Data provided Start Marker
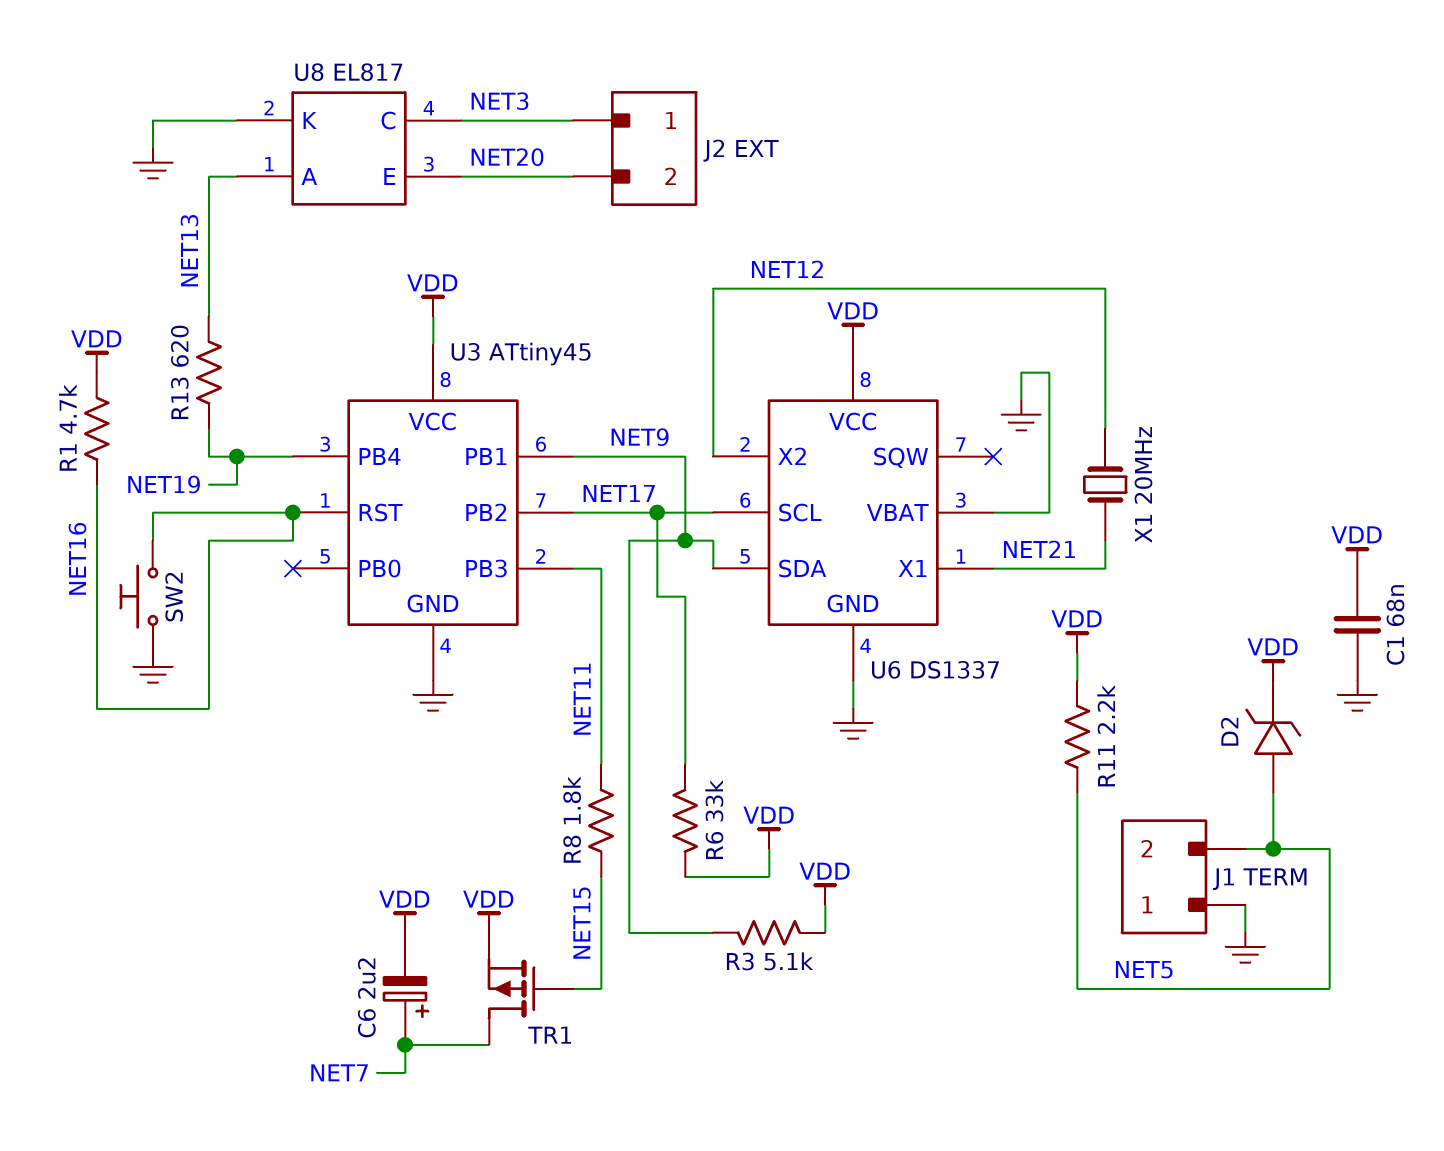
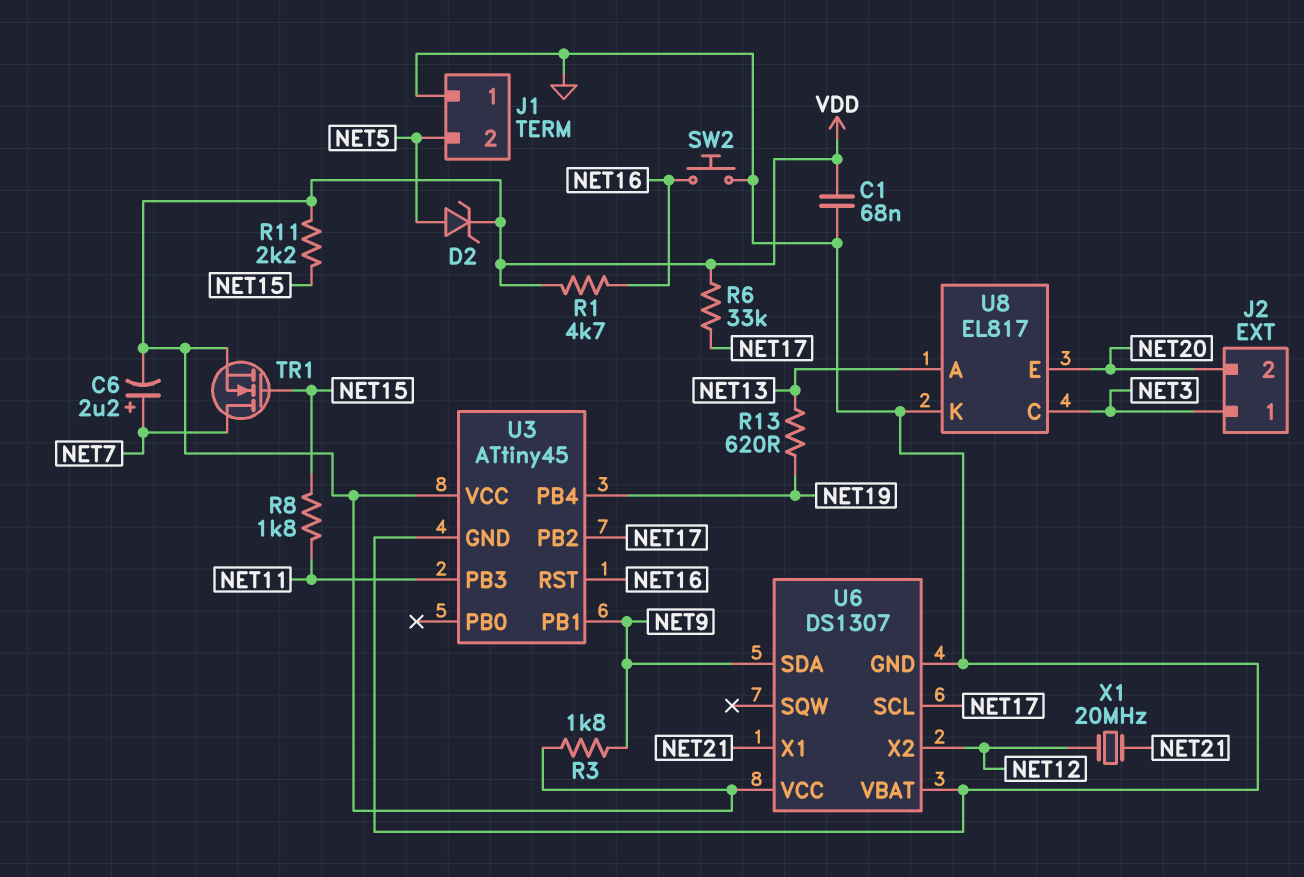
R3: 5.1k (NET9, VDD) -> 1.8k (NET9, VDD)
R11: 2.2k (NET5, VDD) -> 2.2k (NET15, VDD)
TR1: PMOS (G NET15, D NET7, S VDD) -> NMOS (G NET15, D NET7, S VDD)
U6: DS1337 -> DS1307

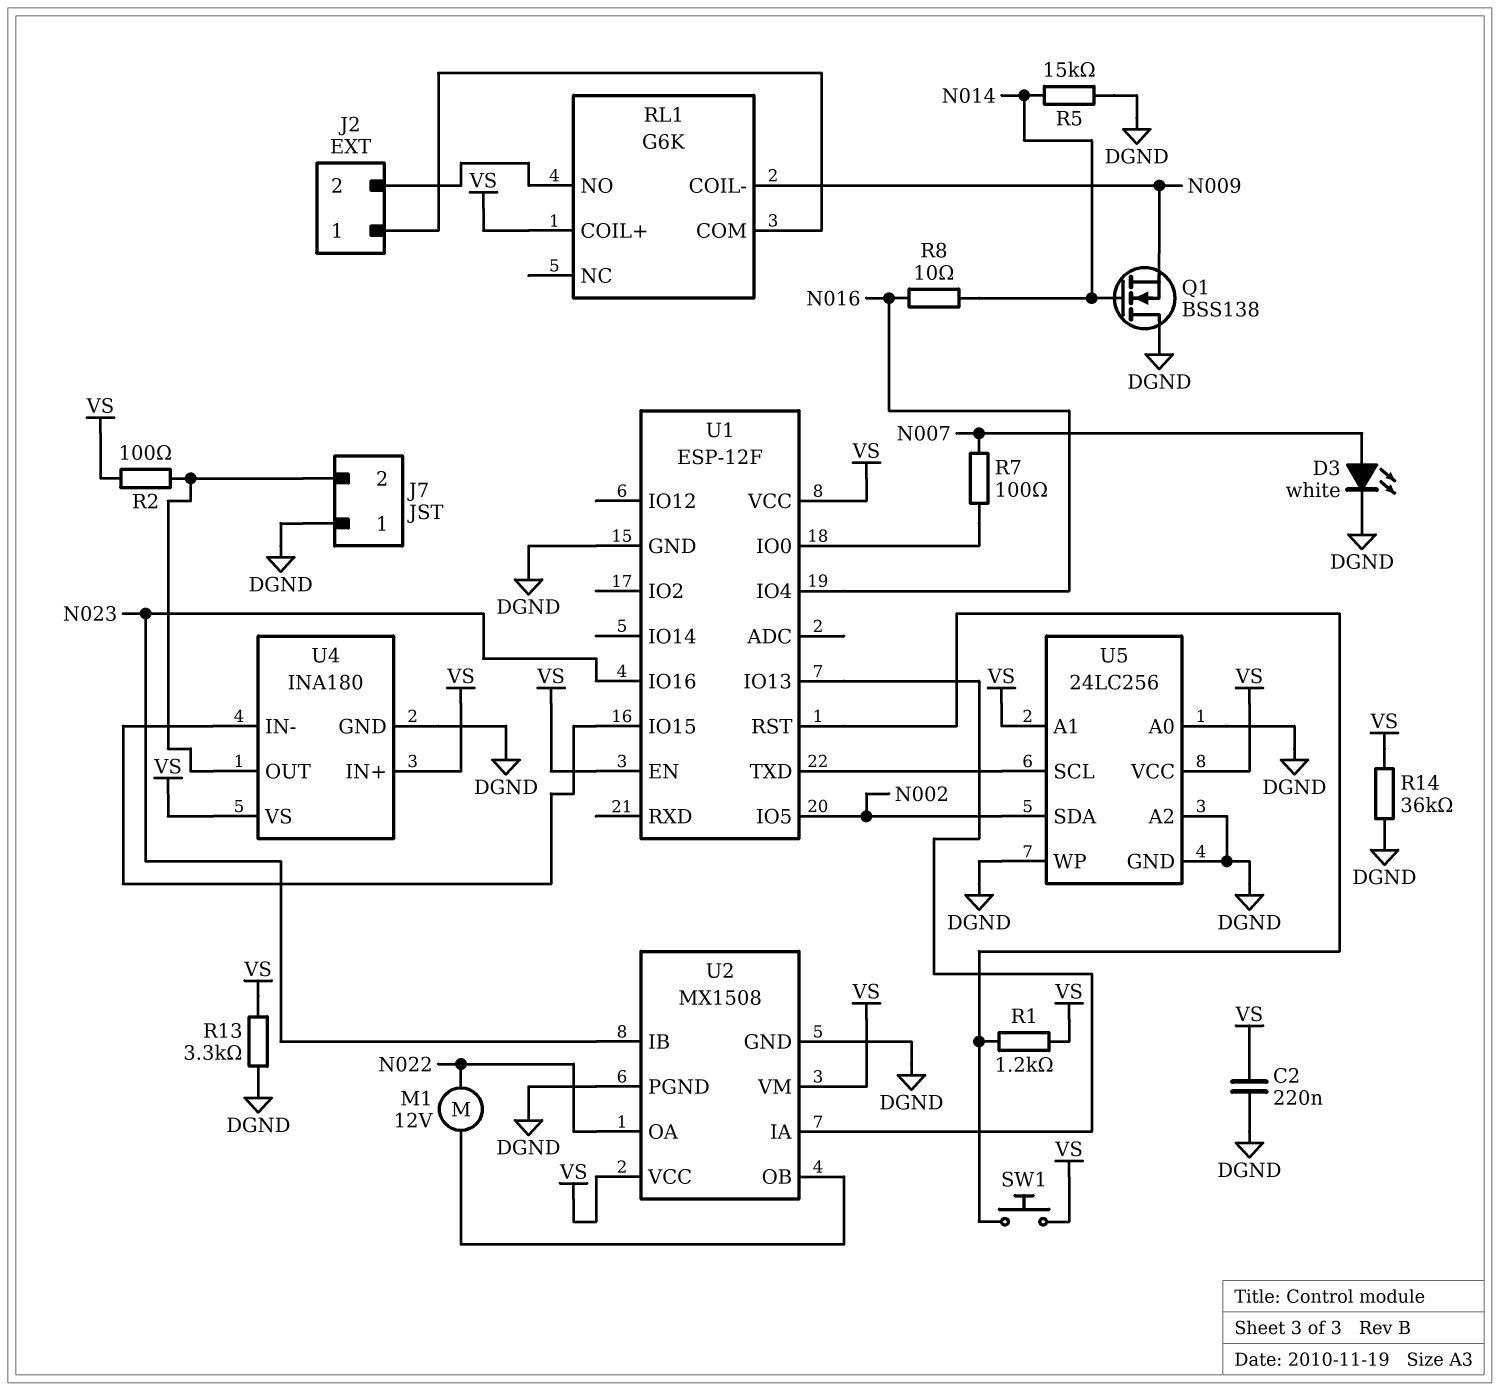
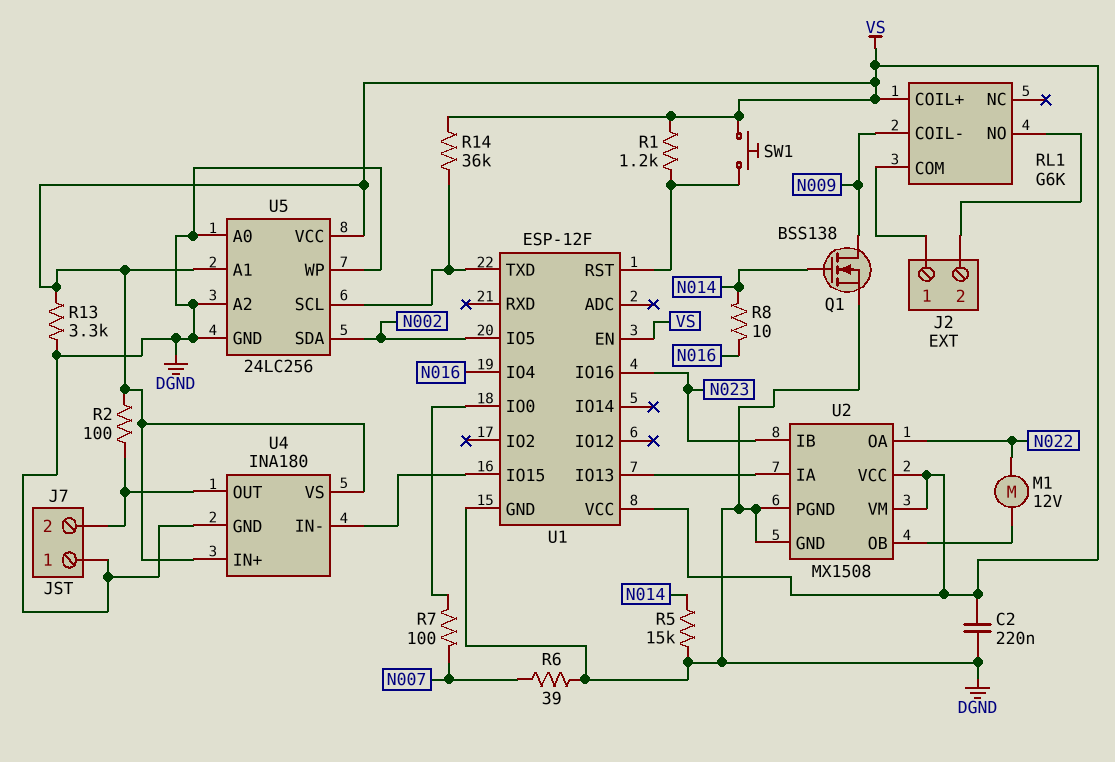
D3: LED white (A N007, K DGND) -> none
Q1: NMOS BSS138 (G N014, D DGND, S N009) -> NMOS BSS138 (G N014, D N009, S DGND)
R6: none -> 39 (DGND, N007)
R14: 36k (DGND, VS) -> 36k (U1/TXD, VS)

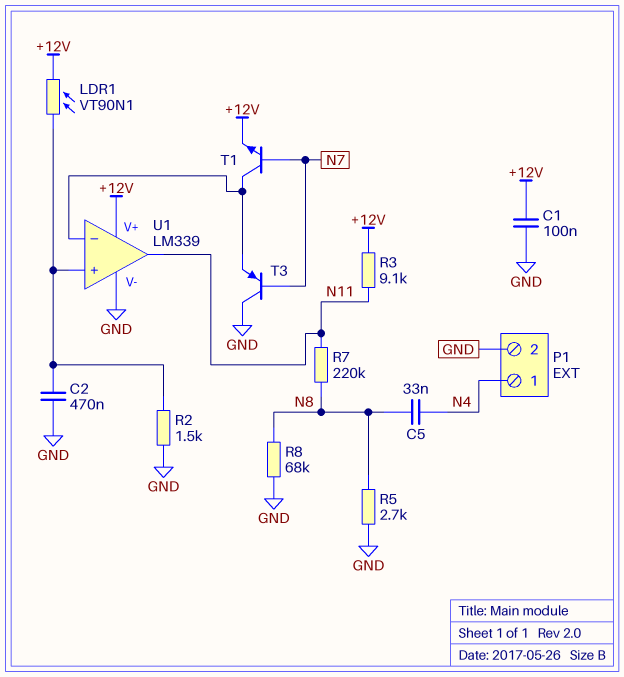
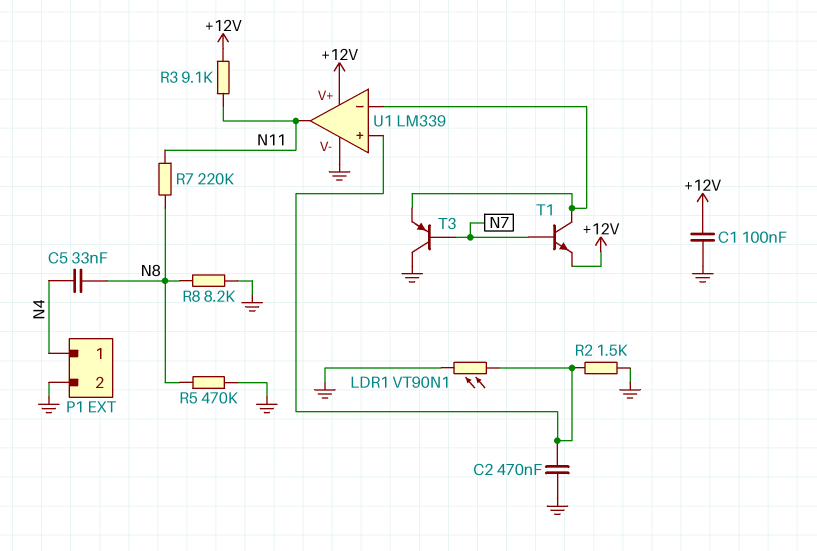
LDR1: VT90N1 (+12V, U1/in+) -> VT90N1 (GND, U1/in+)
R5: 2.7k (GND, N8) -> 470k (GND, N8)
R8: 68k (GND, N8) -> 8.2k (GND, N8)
Data provided End Marker
▸ **What the task asks**
From the line containing "D3: LED white (A N007, K DGND) -> none" to the last line of the records above, return each line exactly, both ends included, and nothing more. Leave out the pictures.

▸ **Exercise output**
D3: LED white (A N007, K DGND) -> none
Q1: NMOS BSS138 (G N014, D DGND, S N009) -> NMOS BSS138 (G N014, D N009, S DGND)
R6: none -> 39 (DGND, N007)
R14: 36k (DGND, VS) -> 36k (U1/TXD, VS)

LDR1: VT90N1 (+12V, U1/in+) -> VT90N1 (GND, U1/in+)
R5: 2.7k (GND, N8) -> 470k (GND, N8)
R8: 68k (GND, N8) -> 8.2k (GND, N8)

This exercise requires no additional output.